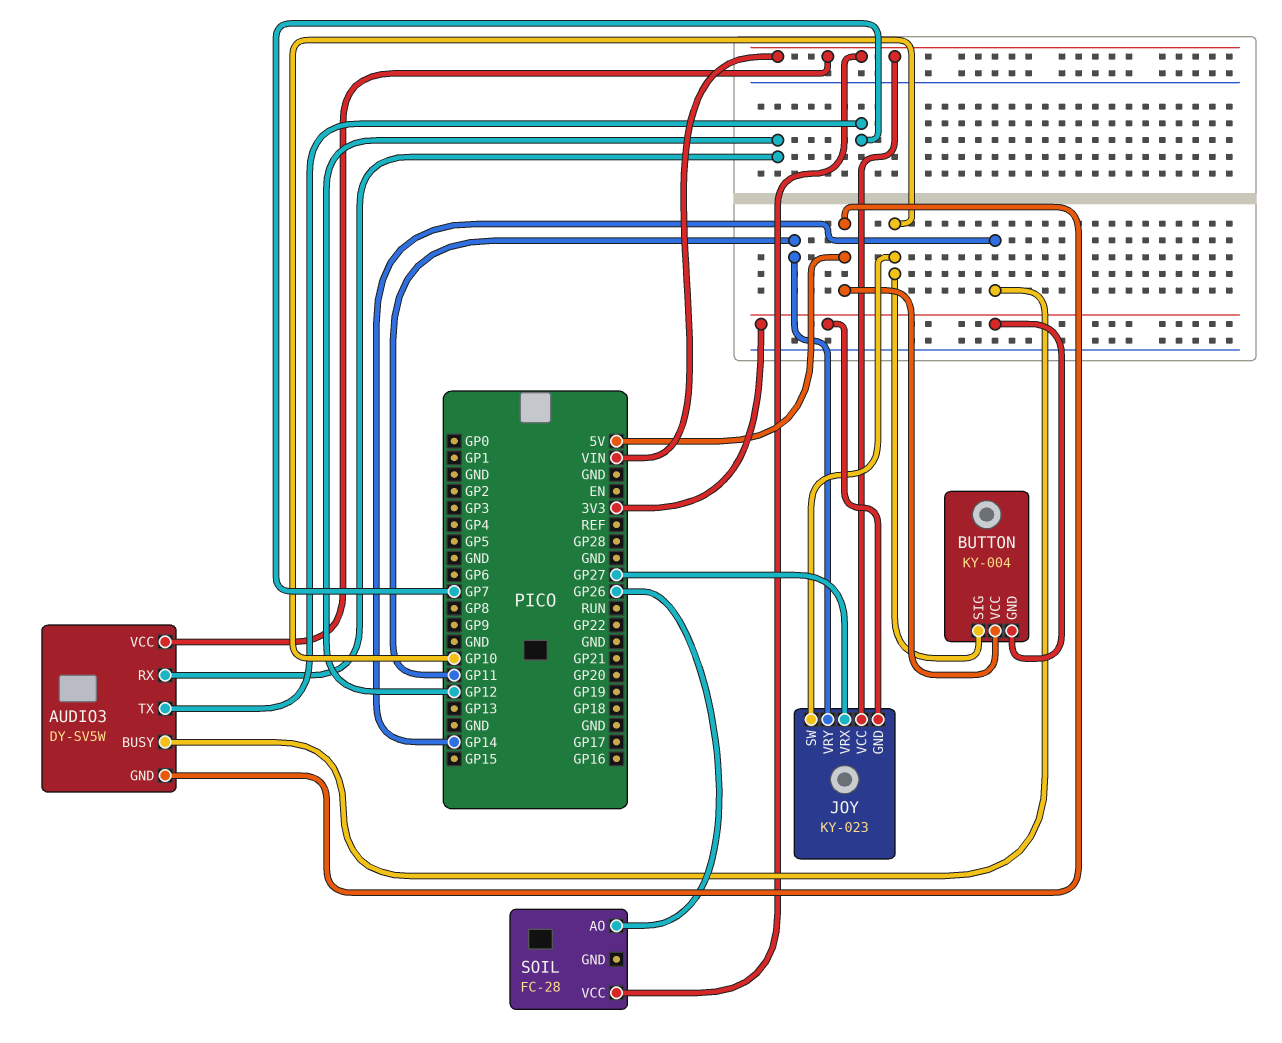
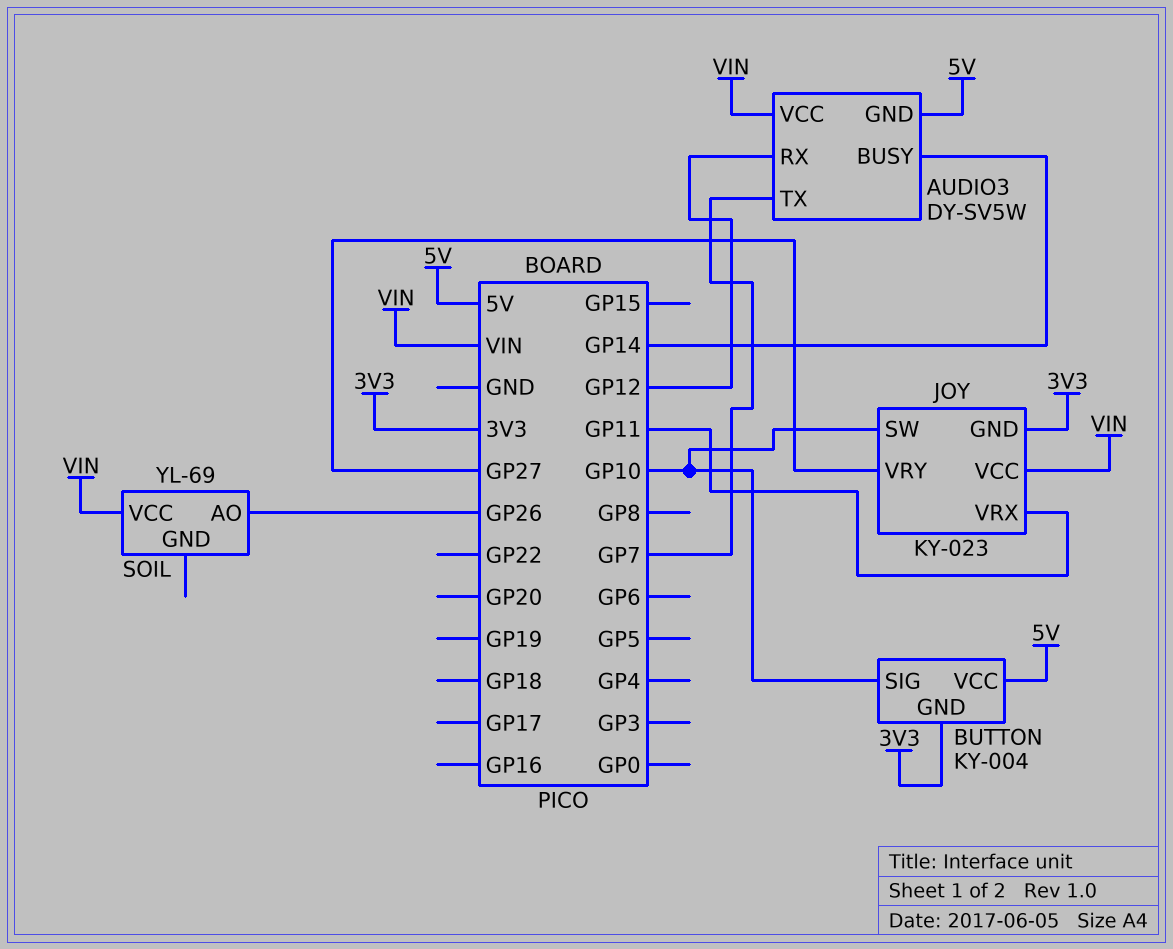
JOY pin VRX: GP27 -> GP11
JOY pin VRY: GP11 -> GP27
SOIL: FC-28 -> YL-69

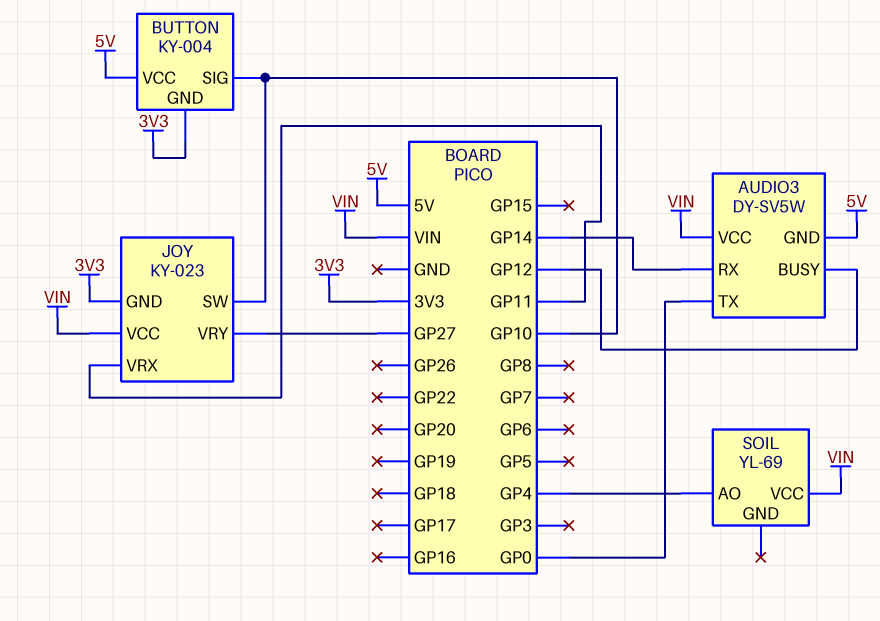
AUDIO3 pin BUSY: GP14 -> GP12
AUDIO3 pin RX: GP12 -> GP14
AUDIO3 pin TX: GP7 -> GP0
SOIL pin AO: GP26 -> GP4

▶ _Required work_: Return, word for word, the lines from the one containing "AUDIO3 pin RX: GP12 -> GP14" through the end of the data above, both ends included, and nothing else.

▶ _Your response_:
AUDIO3 pin RX: GP12 -> GP14
AUDIO3 pin TX: GP7 -> GP0
SOIL pin AO: GP26 -> GP4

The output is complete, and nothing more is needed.